● WHAT THE TASK ASKS
Should the listing contain images, exclude them; give the rest again exactly.

● INPUT FOR THIS TASK
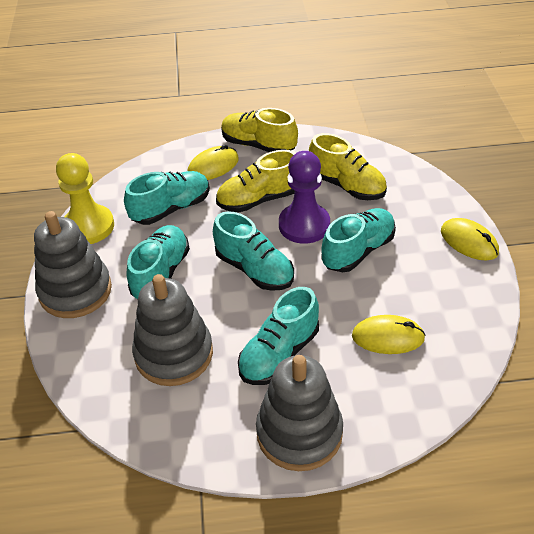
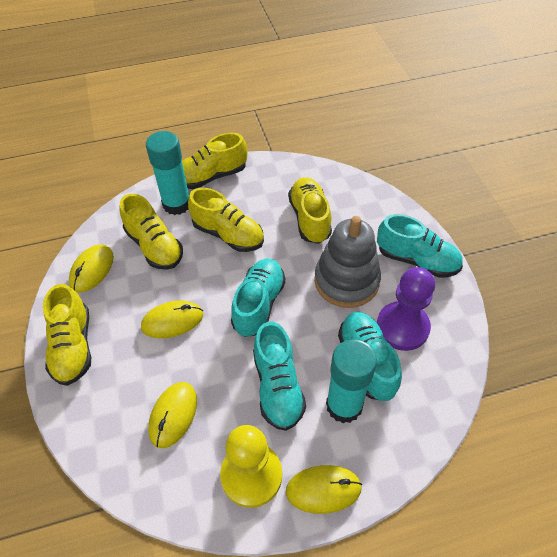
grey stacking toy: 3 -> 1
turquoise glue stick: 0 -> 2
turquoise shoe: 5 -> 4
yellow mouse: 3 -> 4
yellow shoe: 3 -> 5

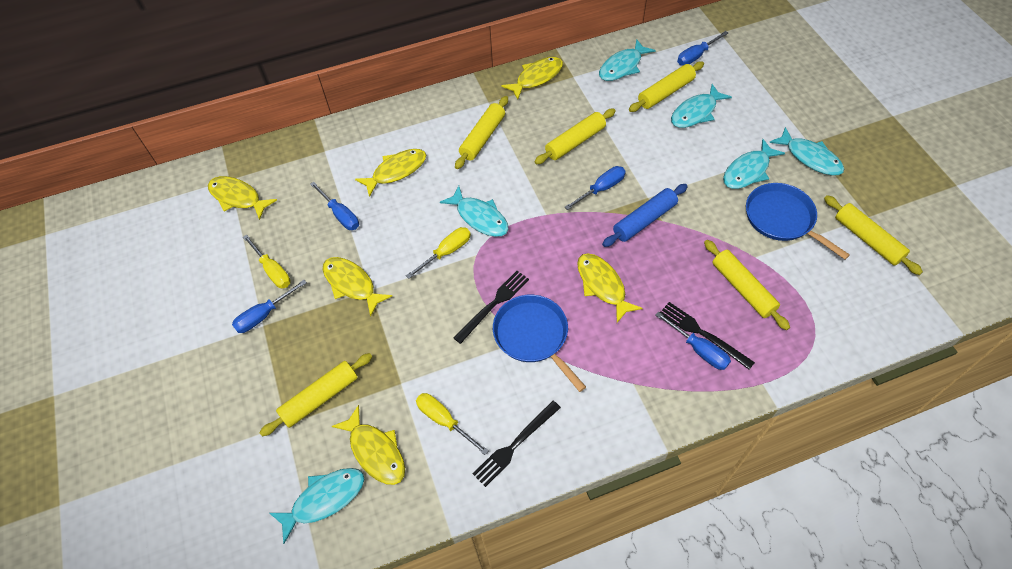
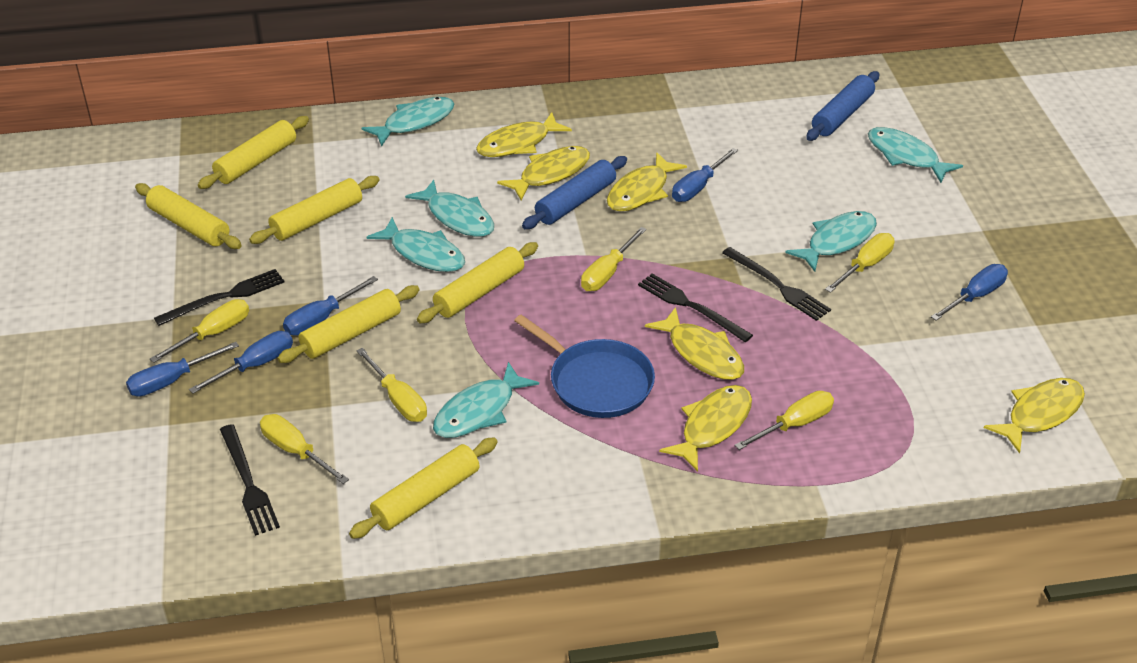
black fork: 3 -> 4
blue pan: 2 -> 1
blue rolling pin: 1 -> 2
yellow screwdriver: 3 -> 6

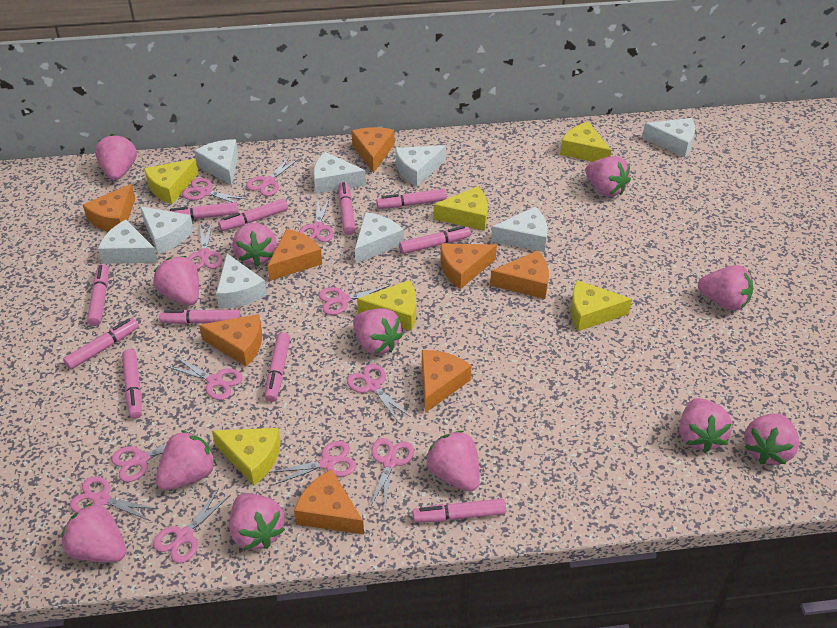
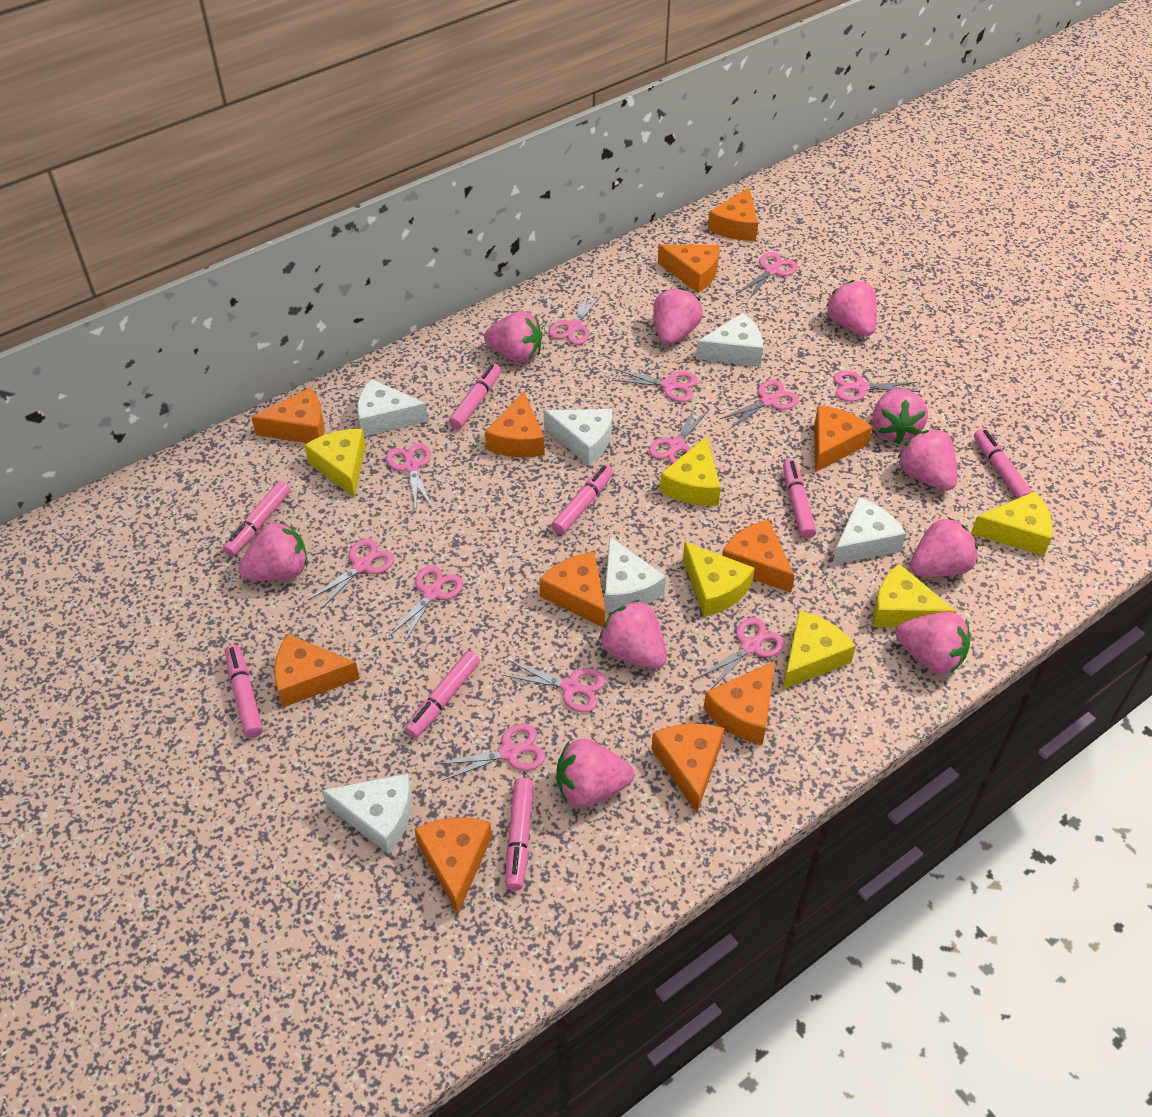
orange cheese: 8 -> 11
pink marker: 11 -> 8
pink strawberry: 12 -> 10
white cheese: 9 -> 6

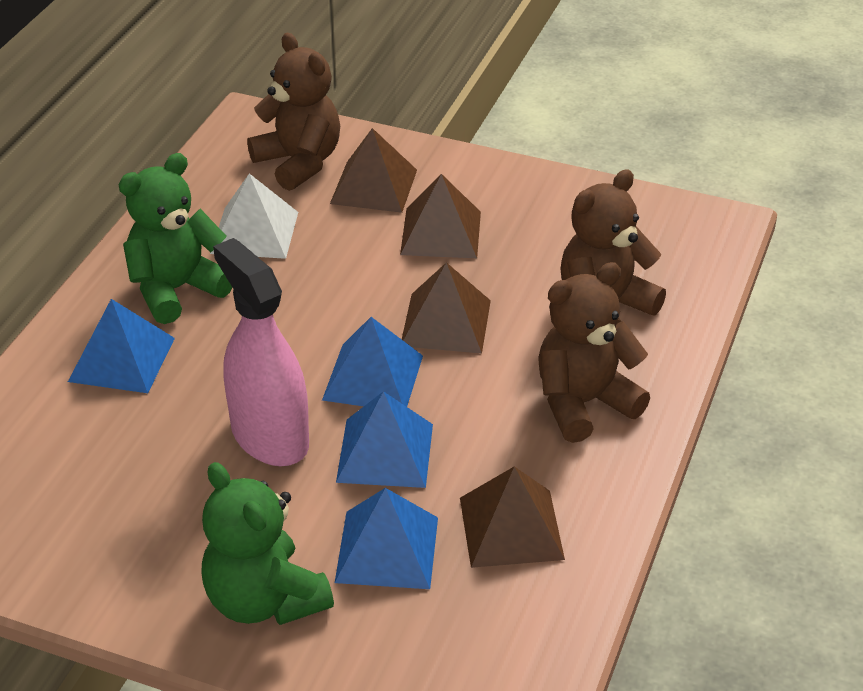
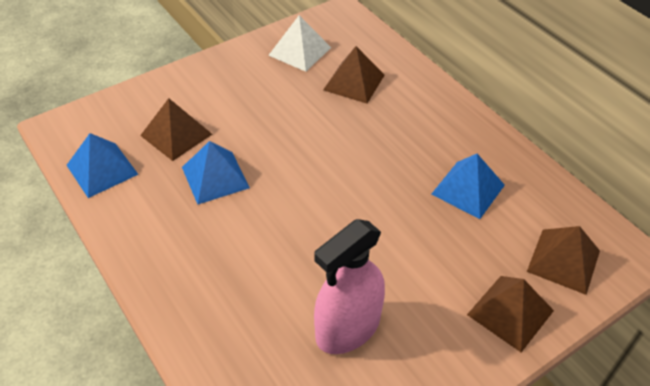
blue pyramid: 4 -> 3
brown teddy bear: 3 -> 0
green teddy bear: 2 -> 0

● EXERCISE OUTPUT
grey stacking toy: 3 -> 1
turquoise glue stick: 0 -> 2
turquoise shoe: 5 -> 4
yellow mouse: 3 -> 4
yellow shoe: 3 -> 5

black fork: 3 -> 4
blue pan: 2 -> 1
blue rolling pin: 1 -> 2
yellow screwdriver: 3 -> 6

orange cheese: 8 -> 11
pink marker: 11 -> 8
pink strawberry: 12 -> 10
white cheese: 9 -> 6

blue pyramid: 4 -> 3
brown teddy bear: 3 -> 0
green teddy bear: 2 -> 0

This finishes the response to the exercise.